Assignment
Your answer must hold only the lines below from the line containing "DIGITS2 pin DIO: none -> GP18" through the line containing "RADIO: SX1278 -> CC1101", each reproduced exactly.
---+---
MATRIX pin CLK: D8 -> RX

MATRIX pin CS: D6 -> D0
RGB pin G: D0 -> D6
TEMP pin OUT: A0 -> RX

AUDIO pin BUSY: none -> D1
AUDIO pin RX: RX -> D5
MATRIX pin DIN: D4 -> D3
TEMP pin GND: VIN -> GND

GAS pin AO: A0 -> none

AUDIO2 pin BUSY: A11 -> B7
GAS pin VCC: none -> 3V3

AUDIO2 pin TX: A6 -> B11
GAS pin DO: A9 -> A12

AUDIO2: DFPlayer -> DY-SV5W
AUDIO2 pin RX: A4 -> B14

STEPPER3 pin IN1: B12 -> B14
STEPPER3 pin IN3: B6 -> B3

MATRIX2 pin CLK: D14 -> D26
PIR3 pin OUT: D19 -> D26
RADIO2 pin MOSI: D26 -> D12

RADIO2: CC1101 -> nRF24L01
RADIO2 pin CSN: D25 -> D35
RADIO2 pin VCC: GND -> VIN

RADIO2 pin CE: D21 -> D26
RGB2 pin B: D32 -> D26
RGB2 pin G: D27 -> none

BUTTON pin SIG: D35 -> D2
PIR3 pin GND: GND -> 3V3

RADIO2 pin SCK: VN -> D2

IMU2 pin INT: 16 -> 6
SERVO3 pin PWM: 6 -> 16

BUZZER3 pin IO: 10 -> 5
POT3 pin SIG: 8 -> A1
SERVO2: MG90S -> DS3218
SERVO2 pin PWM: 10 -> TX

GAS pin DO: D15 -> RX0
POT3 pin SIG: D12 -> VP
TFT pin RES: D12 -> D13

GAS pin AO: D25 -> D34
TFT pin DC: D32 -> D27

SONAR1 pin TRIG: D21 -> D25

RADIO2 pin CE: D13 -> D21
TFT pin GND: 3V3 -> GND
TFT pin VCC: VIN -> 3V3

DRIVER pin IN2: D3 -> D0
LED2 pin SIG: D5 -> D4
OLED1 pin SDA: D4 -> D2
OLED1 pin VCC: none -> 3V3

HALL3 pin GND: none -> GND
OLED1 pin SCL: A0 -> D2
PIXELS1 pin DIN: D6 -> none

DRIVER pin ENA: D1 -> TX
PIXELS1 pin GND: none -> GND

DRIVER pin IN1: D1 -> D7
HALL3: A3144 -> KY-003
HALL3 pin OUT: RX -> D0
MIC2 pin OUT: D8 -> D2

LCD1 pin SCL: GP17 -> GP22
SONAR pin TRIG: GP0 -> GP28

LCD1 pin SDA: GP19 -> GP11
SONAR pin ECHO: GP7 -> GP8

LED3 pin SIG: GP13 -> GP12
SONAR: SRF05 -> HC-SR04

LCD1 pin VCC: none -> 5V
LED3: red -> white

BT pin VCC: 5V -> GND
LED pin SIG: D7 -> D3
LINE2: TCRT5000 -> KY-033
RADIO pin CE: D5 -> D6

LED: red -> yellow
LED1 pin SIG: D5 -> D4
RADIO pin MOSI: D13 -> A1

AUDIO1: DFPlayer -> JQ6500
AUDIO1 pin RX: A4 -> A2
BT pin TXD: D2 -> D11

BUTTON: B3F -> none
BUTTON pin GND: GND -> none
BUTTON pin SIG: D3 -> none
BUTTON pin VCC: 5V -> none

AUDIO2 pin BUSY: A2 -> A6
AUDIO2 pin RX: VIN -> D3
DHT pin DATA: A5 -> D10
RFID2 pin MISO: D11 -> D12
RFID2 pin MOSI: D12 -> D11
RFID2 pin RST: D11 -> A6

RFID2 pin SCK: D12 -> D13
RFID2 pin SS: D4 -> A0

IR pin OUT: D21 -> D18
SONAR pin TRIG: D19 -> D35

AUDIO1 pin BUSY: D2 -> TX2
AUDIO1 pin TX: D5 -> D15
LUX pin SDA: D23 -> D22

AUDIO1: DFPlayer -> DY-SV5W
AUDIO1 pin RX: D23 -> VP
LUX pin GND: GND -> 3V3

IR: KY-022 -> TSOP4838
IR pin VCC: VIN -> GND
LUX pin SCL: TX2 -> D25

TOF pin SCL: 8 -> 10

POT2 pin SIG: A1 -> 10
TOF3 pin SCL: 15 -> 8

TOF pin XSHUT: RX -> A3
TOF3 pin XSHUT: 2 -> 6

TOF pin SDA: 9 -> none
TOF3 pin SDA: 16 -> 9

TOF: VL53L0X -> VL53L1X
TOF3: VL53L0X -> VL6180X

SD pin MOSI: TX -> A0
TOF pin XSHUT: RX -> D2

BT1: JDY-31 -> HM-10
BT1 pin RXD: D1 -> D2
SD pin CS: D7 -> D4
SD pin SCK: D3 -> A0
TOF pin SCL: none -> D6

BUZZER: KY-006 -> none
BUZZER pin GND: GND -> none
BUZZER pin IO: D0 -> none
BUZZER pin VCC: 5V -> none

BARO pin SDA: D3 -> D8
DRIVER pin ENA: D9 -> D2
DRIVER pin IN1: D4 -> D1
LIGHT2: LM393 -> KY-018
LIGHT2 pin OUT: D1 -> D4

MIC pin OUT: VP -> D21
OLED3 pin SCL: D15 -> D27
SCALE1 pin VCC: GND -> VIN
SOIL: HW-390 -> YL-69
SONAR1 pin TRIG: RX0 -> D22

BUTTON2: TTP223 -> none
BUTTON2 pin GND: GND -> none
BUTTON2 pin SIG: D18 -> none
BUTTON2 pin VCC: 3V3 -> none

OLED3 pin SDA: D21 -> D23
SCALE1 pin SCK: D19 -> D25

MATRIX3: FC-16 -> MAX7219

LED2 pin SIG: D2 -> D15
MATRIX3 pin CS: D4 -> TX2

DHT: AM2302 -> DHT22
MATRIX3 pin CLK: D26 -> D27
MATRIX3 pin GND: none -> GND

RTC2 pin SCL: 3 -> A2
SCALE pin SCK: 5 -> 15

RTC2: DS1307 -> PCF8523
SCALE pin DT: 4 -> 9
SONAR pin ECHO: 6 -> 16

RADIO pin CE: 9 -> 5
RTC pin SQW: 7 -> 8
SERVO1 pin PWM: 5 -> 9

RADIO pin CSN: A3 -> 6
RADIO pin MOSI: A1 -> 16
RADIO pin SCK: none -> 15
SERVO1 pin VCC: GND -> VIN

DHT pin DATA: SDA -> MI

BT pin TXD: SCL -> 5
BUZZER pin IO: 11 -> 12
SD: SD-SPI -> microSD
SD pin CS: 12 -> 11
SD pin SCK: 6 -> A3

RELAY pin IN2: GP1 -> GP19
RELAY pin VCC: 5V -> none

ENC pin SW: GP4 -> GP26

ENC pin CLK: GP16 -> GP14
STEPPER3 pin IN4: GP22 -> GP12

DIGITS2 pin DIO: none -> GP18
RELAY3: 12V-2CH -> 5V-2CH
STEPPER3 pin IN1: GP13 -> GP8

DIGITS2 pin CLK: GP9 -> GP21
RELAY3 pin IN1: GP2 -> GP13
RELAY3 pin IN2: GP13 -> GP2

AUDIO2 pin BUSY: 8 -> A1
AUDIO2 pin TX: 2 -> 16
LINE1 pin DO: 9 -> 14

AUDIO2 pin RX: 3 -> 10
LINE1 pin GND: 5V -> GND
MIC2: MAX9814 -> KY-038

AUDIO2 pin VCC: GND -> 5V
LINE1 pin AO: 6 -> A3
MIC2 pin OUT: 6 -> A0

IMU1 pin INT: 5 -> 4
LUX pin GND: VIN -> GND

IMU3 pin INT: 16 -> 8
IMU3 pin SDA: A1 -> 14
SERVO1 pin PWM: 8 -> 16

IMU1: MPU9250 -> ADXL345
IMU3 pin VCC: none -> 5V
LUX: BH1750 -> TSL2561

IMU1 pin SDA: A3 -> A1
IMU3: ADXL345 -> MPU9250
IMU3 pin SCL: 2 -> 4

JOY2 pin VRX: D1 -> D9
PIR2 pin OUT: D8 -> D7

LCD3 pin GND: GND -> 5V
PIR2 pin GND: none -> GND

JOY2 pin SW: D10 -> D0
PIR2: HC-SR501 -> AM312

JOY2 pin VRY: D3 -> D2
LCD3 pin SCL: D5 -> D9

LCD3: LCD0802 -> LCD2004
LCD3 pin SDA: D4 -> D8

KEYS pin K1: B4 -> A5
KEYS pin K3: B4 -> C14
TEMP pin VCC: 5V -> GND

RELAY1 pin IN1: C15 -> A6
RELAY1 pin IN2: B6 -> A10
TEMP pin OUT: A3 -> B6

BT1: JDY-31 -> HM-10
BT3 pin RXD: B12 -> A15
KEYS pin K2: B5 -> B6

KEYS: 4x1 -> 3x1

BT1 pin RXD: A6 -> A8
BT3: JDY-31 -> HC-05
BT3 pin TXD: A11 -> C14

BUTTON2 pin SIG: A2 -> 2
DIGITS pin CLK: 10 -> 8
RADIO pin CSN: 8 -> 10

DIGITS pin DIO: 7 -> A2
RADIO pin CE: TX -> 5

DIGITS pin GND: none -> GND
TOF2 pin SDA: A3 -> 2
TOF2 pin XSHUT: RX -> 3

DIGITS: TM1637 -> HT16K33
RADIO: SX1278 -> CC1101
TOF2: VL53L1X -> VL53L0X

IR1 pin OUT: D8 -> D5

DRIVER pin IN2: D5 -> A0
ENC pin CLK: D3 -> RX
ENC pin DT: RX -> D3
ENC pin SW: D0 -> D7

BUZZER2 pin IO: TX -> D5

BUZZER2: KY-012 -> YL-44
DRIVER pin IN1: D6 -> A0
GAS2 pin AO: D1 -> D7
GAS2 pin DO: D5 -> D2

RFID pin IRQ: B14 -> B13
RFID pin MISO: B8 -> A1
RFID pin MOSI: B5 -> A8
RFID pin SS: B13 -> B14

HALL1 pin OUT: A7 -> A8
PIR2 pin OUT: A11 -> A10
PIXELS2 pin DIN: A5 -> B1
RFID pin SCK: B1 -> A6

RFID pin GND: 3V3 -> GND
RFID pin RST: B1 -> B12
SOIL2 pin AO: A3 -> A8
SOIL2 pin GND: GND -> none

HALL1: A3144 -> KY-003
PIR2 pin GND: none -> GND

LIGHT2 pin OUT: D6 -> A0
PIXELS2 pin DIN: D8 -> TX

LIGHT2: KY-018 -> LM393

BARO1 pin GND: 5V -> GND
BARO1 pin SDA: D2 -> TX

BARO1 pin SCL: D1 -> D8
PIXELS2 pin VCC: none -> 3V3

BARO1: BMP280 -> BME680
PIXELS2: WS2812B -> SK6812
---+---
Answer for the task
DIGITS2 pin DIO: none -> GP18
RELAY3: 12V-2CH -> 5V-2CH
STEPPER3 pin IN1: GP13 -> GP8

DIGITS2 pin CLK: GP9 -> GP21
RELAY3 pin IN1: GP2 -> GP13
RELAY3 pin IN2: GP13 -> GP2

AUDIO2 pin BUSY: 8 -> A1
AUDIO2 pin TX: 2 -> 16
LINE1 pin DO: 9 -> 14

AUDIO2 pin RX: 3 -> 10
LINE1 pin GND: 5V -> GND
MIC2: MAX9814 -> KY-038

AUDIO2 pin VCC: GND -> 5V
LINE1 pin AO: 6 -> A3
MIC2 pin OUT: 6 -> A0

IMU1 pin INT: 5 -> 4
LUX pin GND: VIN -> GND

IMU3 pin INT: 16 -> 8
IMU3 pin SDA: A1 -> 14
SERVO1 pin PWM: 8 -> 16

IMU1: MPU9250 -> ADXL345
IMU3 pin VCC: none -> 5V
LUX: BH1750 -> TSL2561

IMU1 pin SDA: A3 -> A1
IMU3: ADXL345 -> MPU9250
IMU3 pin SCL: 2 -> 4

JOY2 pin VRX: D1 -> D9
PIR2 pin OUT: D8 -> D7

LCD3 pin GND: GND -> 5V
PIR2 pin GND: none -> GND

JOY2 pin SW: D10 -> D0
PIR2: HC-SR501 -> AM312

JOY2 pin VRY: D3 -> D2
LCD3 pin SCL: D5 -> D9

LCD3: LCD0802 -> LCD2004
LCD3 pin SDA: D4 -> D8

KEYS pin K1: B4 -> A5
KEYS pin K3: B4 -> C14
TEMP pin VCC: 5V -> GND

RELAY1 pin IN1: C15 -> A6
RELAY1 pin IN2: B6 -> A10
TEMP pin OUT: A3 -> B6

BT1: JDY-31 -> HM-10
BT3 pin RXD: B12 -> A15
KEYS pin K2: B5 -> B6

KEYS: 4x1 -> 3x1

BT1 pin RXD: A6 -> A8
BT3: JDY-31 -> HC-05
BT3 pin TXD: A11 -> C14

BUTTON2 pin SIG: A2 -> 2
DIGITS pin CLK: 10 -> 8
RADIO pin CSN: 8 -> 10

DIGITS pin DIO: 7 -> A2
RADIO pin CE: TX -> 5

DIGITS pin GND: none -> GND
TOF2 pin SDA: A3 -> 2
TOF2 pin XSHUT: RX -> 3

DIGITS: TM1637 -> HT16K33
RADIO: SX1278 -> CC1101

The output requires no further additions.